= PROBLEM STATEMENT =
What you return must be an exact copy of the lines in the listing below between the line holding "purple brick F7:F8" and the line holding "blue brick I5", inclusive, and nothing more.
STUDY MATERIAL: Begin
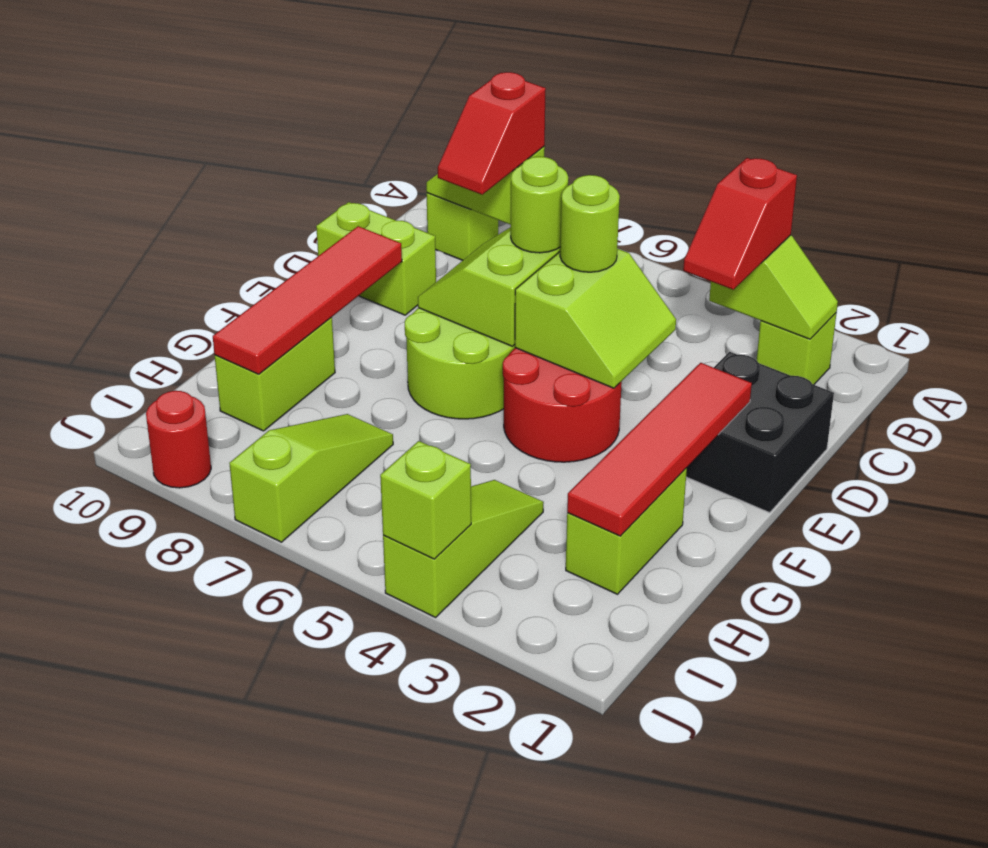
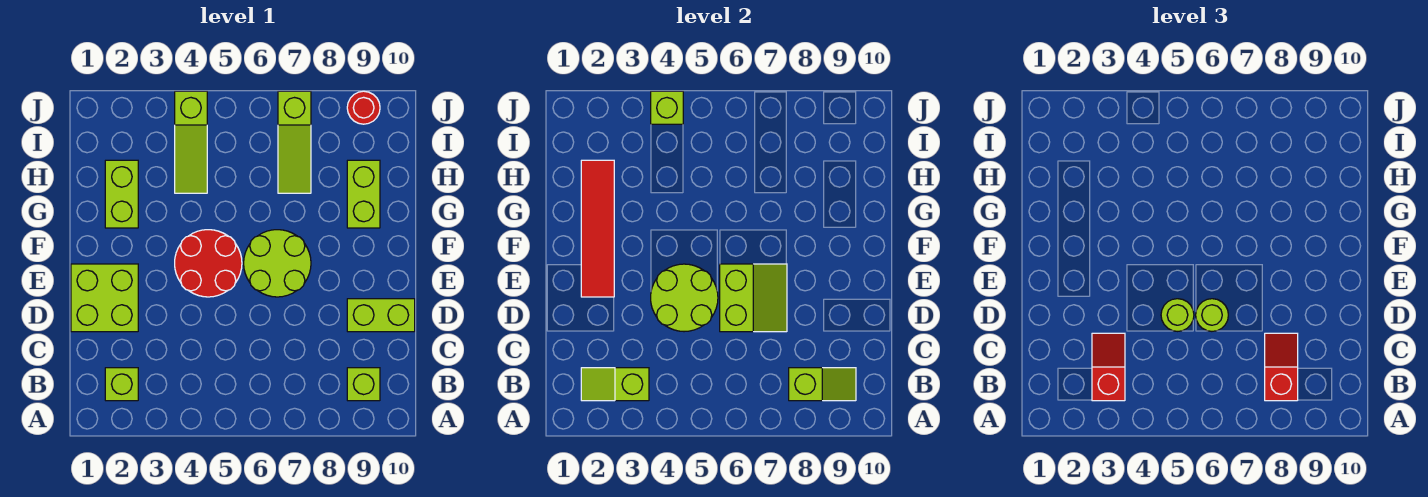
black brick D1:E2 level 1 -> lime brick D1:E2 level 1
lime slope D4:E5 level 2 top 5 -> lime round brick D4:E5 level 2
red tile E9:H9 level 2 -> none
STUDY MATERIAL: End
STUDY MATERIAL: Begin
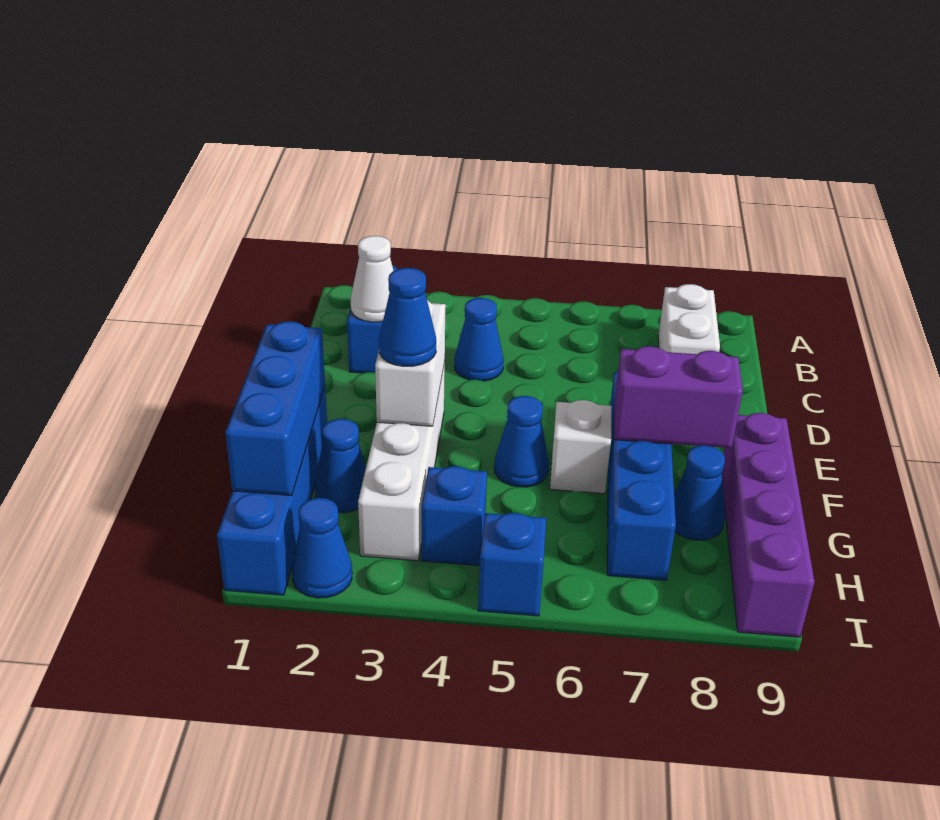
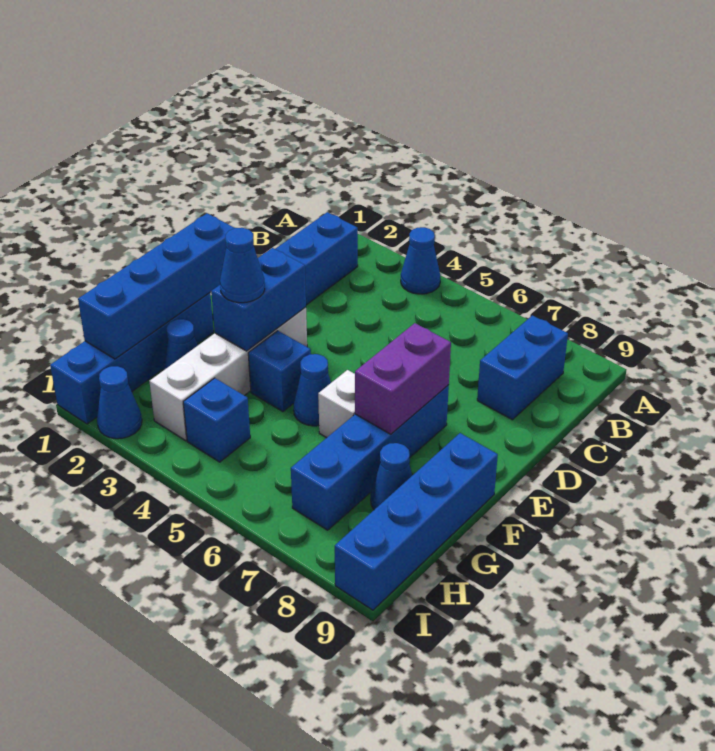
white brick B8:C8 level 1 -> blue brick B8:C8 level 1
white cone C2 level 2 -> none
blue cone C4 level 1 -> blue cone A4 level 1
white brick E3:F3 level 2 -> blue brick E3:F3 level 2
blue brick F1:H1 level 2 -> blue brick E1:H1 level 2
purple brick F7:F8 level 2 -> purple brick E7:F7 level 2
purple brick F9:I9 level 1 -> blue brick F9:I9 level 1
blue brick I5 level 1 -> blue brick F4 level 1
STUDY MATERIAL: End
= SOLUTION TO THIS TASK =
purple brick F7:F8 level 2 -> purple brick E7:F7 level 2
purple brick F9:I9 level 1 -> blue brick F9:I9 level 1
blue brick I5 level 1 -> blue brick F4 level 1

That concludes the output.